* Exercise materials:

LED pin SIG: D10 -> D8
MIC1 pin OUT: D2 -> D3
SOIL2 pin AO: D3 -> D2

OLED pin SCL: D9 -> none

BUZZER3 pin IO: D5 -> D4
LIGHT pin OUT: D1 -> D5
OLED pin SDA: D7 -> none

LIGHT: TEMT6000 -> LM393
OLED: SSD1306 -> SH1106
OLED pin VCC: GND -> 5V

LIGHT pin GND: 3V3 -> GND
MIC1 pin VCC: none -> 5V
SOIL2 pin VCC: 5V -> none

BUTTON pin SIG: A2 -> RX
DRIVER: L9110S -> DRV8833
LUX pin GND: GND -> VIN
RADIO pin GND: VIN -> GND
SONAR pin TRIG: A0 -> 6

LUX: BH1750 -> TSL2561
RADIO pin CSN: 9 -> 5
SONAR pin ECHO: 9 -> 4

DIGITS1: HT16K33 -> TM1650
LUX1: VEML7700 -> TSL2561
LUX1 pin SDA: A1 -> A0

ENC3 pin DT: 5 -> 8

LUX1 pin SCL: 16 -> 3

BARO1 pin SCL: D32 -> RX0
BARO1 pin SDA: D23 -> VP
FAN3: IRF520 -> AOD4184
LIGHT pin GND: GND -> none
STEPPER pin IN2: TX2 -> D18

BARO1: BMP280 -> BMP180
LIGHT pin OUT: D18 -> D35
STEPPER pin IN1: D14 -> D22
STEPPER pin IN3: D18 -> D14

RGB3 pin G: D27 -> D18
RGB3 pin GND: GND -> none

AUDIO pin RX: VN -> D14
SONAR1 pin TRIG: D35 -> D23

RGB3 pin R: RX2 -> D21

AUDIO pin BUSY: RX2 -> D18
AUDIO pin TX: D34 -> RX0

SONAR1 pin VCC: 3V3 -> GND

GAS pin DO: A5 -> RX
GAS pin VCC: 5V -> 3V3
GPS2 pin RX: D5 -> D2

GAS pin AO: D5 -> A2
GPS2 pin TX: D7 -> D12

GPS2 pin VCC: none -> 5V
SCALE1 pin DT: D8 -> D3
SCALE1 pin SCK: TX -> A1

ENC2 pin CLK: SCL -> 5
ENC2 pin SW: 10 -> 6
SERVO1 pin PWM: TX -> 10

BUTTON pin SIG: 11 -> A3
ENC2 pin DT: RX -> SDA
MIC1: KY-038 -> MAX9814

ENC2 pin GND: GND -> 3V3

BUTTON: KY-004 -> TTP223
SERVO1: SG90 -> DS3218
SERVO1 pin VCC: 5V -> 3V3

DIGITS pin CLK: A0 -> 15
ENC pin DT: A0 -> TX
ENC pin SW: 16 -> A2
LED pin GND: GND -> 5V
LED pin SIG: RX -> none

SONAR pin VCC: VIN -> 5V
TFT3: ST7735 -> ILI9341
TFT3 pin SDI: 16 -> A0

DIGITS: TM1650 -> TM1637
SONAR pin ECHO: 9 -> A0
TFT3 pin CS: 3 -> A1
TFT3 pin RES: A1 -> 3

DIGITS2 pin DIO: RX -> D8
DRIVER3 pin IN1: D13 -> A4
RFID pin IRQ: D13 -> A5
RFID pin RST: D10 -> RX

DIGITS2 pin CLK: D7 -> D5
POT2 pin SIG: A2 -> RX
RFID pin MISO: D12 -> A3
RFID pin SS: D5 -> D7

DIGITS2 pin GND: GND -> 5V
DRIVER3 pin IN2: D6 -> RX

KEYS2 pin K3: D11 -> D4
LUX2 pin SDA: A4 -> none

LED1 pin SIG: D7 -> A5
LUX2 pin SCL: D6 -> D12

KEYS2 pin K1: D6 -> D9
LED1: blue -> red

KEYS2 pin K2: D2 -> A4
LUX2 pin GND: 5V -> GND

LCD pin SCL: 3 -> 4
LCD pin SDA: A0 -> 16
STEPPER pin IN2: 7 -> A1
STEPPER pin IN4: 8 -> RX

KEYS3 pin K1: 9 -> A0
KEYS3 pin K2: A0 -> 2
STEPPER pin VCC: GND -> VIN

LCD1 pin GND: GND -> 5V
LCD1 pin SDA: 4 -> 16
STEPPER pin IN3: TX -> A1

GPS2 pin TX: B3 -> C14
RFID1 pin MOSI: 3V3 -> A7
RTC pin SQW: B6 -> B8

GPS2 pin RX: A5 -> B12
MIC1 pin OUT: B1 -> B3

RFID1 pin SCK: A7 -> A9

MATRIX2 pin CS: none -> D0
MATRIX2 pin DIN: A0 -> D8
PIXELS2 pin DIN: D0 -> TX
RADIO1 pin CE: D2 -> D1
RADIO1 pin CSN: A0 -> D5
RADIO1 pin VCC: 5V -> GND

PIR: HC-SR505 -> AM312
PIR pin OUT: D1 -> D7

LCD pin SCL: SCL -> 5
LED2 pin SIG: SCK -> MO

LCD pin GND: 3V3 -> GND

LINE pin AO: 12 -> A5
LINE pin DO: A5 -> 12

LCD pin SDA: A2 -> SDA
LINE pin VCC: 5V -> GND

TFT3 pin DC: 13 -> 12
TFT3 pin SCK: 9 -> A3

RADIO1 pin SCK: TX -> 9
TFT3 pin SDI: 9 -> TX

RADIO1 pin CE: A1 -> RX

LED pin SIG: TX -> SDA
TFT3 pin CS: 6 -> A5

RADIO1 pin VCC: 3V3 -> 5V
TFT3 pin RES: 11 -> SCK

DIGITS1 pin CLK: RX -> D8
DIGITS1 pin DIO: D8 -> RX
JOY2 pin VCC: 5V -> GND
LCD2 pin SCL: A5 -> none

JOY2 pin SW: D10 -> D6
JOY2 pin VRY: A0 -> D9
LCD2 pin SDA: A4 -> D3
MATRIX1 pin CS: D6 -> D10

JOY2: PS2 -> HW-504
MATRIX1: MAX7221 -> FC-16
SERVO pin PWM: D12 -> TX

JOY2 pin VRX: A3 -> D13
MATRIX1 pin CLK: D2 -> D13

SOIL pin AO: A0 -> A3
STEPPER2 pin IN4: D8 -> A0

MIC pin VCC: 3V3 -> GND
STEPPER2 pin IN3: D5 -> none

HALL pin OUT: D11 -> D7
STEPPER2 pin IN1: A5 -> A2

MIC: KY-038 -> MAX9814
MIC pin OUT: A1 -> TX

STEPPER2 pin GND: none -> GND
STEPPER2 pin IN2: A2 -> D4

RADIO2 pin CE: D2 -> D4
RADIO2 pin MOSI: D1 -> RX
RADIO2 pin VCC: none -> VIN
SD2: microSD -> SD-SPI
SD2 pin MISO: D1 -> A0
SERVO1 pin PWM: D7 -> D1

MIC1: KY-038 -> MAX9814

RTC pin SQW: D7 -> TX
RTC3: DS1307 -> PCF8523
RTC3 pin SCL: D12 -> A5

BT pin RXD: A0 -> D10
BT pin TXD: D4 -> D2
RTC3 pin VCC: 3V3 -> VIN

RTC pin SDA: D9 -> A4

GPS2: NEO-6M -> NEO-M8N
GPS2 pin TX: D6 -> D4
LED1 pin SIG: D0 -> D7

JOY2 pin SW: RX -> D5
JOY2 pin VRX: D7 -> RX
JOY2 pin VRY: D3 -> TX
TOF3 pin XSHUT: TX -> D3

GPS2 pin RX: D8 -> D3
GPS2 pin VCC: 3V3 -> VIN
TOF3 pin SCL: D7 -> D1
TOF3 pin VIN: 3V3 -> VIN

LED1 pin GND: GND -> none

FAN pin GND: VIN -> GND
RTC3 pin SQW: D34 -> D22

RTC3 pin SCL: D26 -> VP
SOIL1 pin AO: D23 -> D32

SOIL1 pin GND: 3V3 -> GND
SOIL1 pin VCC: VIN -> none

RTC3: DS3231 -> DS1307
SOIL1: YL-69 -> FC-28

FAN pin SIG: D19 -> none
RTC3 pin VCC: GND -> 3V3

* Activity: In the data above, retype exactly and only the lines between the one holding "RADIO1 pin VCC: 5V -> GND" and the one holding "SD2: microSD -> SD-SPI", inclusive.

* Answer for this exercise:
RADIO1 pin VCC: 5V -> GND

PIR: HC-SR505 -> AM312
PIR pin OUT: D1 -> D7

LCD pin SCL: SCL -> 5
LED2 pin SIG: SCK -> MO

LCD pin GND: 3V3 -> GND

LINE pin AO: 12 -> A5
LINE pin DO: A5 -> 12

LCD pin SDA: A2 -> SDA
LINE pin VCC: 5V -> GND

TFT3 pin DC: 13 -> 12
TFT3 pin SCK: 9 -> A3

RADIO1 pin SCK: TX -> 9
TFT3 pin SDI: 9 -> TX

RADIO1 pin CE: A1 -> RX

LED pin SIG: TX -> SDA
TFT3 pin CS: 6 -> A5

RADIO1 pin VCC: 3V3 -> 5V
TFT3 pin RES: 11 -> SCK

DIGITS1 pin CLK: RX -> D8
DIGITS1 pin DIO: D8 -> RX
JOY2 pin VCC: 5V -> GND
LCD2 pin SCL: A5 -> none

JOY2 pin SW: D10 -> D6
JOY2 pin VRY: A0 -> D9
LCD2 pin SDA: A4 -> D3
MATRIX1 pin CS: D6 -> D10

JOY2: PS2 -> HW-504
MATRIX1: MAX7221 -> FC-16
SERVO pin PWM: D12 -> TX

JOY2 pin VRX: A3 -> D13
MATRIX1 pin CLK: D2 -> D13

SOIL pin AO: A0 -> A3
STEPPER2 pin IN4: D8 -> A0

MIC pin VCC: 3V3 -> GND
STEPPER2 pin IN3: D5 -> none

HALL pin OUT: D11 -> D7
STEPPER2 pin IN1: A5 -> A2

MIC: KY-038 -> MAX9814
MIC pin OUT: A1 -> TX

STEPPER2 pin GND: none -> GND
STEPPER2 pin IN2: A2 -> D4

RADIO2 pin CE: D2 -> D4
RADIO2 pin MOSI: D1 -> RX
RADIO2 pin VCC: none -> VIN
SD2: microSD -> SD-SPI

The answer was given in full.